(SOURCE MATERIAL begins)

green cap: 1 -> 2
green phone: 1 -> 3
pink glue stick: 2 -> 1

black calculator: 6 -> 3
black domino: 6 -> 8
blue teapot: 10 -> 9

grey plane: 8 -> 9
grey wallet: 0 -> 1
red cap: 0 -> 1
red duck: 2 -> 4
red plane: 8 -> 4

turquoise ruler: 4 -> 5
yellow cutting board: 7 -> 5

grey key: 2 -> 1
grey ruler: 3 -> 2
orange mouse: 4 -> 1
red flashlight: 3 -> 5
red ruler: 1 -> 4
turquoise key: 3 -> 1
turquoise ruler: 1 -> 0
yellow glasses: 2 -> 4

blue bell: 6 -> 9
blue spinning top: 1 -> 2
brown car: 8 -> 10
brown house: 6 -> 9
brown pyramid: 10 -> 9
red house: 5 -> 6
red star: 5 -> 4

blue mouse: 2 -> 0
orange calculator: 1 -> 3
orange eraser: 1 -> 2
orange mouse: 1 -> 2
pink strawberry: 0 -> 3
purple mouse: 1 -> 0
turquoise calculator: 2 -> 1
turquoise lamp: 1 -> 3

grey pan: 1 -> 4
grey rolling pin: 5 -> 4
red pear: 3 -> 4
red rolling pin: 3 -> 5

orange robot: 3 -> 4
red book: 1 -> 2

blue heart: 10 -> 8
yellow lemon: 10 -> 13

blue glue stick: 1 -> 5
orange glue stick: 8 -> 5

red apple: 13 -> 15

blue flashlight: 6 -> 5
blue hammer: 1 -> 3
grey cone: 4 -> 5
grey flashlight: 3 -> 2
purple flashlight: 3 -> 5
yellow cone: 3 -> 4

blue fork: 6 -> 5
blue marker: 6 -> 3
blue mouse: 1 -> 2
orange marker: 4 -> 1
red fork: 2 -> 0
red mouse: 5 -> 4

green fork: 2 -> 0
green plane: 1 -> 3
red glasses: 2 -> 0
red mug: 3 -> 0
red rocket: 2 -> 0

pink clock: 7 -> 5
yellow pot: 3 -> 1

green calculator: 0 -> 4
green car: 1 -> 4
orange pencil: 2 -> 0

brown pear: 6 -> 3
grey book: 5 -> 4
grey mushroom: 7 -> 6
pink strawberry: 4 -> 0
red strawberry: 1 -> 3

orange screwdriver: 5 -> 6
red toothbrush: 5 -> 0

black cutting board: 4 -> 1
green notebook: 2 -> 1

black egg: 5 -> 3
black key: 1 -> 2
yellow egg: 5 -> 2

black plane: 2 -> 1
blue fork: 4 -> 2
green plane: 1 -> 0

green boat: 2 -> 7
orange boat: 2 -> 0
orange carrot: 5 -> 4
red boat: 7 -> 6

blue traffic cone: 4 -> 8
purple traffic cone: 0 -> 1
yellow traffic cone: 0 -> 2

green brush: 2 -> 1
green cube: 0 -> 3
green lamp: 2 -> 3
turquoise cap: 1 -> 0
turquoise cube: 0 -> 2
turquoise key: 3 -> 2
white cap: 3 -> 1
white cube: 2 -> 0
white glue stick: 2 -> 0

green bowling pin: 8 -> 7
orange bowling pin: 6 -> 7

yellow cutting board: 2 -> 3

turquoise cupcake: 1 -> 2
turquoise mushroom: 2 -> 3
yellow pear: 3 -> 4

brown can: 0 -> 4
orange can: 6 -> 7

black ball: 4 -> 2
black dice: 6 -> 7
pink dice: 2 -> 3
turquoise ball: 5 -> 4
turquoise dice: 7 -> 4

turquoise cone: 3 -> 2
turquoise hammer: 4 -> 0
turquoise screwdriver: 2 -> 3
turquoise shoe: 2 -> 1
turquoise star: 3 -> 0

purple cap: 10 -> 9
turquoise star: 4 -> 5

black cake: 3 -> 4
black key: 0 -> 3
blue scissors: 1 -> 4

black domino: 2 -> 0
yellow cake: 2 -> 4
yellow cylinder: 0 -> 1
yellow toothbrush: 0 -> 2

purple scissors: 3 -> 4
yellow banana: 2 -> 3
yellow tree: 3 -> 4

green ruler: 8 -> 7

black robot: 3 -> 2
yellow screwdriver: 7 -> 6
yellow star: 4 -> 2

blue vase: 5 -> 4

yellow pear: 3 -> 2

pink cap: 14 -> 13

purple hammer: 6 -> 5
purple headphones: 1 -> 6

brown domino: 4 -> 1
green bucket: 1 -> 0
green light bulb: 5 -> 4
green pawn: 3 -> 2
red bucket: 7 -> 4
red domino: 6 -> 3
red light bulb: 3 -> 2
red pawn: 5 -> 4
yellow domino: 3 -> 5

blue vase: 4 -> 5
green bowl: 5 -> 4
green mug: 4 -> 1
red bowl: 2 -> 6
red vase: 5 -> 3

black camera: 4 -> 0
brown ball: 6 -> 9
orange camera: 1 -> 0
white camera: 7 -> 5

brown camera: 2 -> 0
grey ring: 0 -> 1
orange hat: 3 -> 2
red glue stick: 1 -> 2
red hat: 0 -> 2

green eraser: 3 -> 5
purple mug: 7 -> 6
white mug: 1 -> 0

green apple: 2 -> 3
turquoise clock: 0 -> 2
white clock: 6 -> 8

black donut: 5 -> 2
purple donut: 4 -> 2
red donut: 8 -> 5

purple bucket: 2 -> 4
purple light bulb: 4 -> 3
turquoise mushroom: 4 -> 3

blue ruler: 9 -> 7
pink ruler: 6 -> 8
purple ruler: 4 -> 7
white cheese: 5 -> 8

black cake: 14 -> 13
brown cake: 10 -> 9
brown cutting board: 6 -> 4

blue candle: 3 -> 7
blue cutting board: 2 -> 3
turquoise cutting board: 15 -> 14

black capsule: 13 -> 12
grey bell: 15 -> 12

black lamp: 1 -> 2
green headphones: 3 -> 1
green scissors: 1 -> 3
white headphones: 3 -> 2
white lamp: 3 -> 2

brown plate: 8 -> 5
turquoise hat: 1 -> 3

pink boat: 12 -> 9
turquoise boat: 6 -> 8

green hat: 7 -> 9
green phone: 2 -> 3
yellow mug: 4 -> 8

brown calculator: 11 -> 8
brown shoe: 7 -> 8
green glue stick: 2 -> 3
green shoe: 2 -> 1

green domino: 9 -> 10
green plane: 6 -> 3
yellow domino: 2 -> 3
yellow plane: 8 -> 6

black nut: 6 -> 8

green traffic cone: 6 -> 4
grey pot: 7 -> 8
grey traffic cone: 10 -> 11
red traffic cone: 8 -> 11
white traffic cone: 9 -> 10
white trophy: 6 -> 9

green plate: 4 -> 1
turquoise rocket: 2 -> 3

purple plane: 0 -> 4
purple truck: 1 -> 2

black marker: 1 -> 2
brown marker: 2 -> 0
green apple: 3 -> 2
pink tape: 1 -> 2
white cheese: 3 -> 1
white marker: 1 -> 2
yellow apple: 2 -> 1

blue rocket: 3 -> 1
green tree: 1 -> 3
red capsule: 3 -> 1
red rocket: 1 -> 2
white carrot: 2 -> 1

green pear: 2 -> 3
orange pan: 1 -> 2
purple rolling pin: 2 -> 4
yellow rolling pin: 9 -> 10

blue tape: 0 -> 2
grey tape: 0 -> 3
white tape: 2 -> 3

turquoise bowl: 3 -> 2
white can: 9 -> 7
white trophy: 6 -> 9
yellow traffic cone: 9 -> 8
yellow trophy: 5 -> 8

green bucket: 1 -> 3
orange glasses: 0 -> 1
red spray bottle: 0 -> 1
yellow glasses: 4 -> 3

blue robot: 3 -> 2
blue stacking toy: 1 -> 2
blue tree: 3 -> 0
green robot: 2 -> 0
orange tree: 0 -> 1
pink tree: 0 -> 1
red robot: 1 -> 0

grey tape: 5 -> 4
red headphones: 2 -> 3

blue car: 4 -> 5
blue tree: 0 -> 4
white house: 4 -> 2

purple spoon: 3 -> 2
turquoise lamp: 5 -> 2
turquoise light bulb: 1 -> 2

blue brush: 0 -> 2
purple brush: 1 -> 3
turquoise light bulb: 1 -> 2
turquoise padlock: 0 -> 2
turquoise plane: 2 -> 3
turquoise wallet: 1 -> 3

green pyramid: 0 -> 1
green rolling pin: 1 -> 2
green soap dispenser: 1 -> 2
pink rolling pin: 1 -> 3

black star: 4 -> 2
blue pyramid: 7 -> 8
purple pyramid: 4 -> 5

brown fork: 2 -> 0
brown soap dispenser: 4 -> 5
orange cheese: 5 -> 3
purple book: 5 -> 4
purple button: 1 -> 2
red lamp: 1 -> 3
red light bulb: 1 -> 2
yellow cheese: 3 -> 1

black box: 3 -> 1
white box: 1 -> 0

(SOURCE MATERIAL ends)

* [WHAT YOU SHOULD DO]:
Transcribe the records above exactly, from the opening line down to and including the line with "turquoise key: 3 -> 1".

* [OUTPUT FOR THIS TASK]:
green cap: 1 -> 2
green phone: 1 -> 3
pink glue stick: 2 -> 1

black calculator: 6 -> 3
black domino: 6 -> 8
blue teapot: 10 -> 9

grey plane: 8 -> 9
grey wallet: 0 -> 1
red cap: 0 -> 1
red duck: 2 -> 4
red plane: 8 -> 4

turquoise ruler: 4 -> 5
yellow cutting board: 7 -> 5

grey key: 2 -> 1
grey ruler: 3 -> 2
orange mouse: 4 -> 1
red flashlight: 3 -> 5
red ruler: 1 -> 4
turquoise key: 3 -> 1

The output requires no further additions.